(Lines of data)
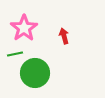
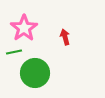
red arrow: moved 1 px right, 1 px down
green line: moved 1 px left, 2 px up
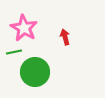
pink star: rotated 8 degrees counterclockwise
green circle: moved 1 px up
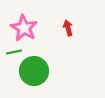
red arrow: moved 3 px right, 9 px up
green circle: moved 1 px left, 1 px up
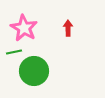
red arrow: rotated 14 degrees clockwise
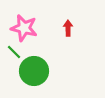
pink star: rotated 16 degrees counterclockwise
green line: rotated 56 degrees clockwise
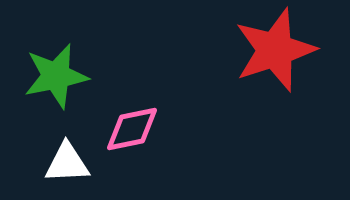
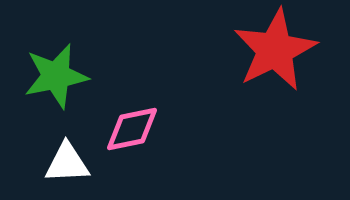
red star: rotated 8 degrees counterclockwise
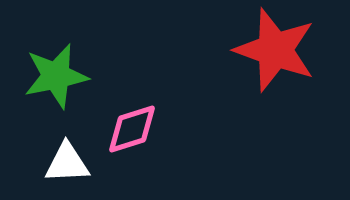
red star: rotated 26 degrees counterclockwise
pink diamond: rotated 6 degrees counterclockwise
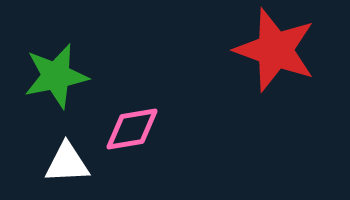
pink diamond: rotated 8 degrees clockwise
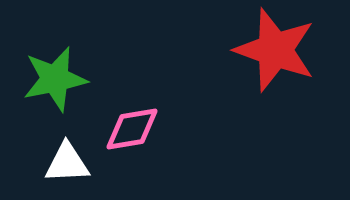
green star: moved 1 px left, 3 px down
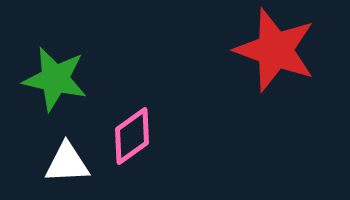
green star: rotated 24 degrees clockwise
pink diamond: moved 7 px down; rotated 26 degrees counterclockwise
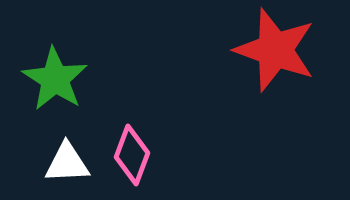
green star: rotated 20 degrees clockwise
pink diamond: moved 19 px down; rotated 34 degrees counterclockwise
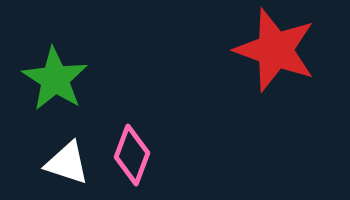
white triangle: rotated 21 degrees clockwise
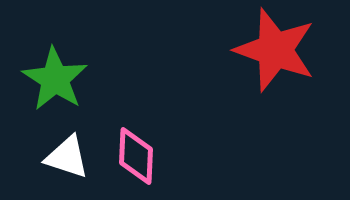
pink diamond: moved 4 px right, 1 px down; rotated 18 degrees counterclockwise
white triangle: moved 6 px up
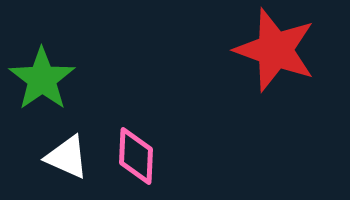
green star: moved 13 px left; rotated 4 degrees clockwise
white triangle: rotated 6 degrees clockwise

> [TASK OBJECTIVE]
Format every line in the entries above as a JSON list of strings, one string per line, skipping blank lines. Leave the pictures out of the list.

> [PROBLEM SOLUTION]
[
  "red arrow: moved 1 px right, 1 px down",
  "green line: moved 1 px left, 2 px up",
  "pink star: rotated 8 degrees counterclockwise",
  "green circle: moved 1 px up",
  "red arrow: moved 3 px right, 9 px up",
  "green circle: moved 1 px left, 1 px up",
  "red arrow: rotated 14 degrees clockwise",
  "pink star: rotated 16 degrees counterclockwise",
  "green line: rotated 56 degrees clockwise",
  "red star: rotated 8 degrees counterclockwise",
  "red star: rotated 26 degrees counterclockwise",
  "pink diamond: rotated 6 degrees counterclockwise",
  "pink diamond: rotated 8 degrees clockwise",
  "green star: moved 1 px left, 3 px down",
  "green star: rotated 24 degrees clockwise",
  "pink diamond: moved 7 px down; rotated 26 degrees counterclockwise",
  "green star: rotated 20 degrees clockwise",
  "pink diamond: moved 19 px down; rotated 34 degrees counterclockwise",
  "white triangle: rotated 21 degrees clockwise",
  "pink diamond: moved 4 px right, 1 px down; rotated 18 degrees counterclockwise",
  "white triangle: moved 6 px up",
  "green star: moved 13 px left; rotated 4 degrees clockwise",
  "white triangle: rotated 6 degrees clockwise"
]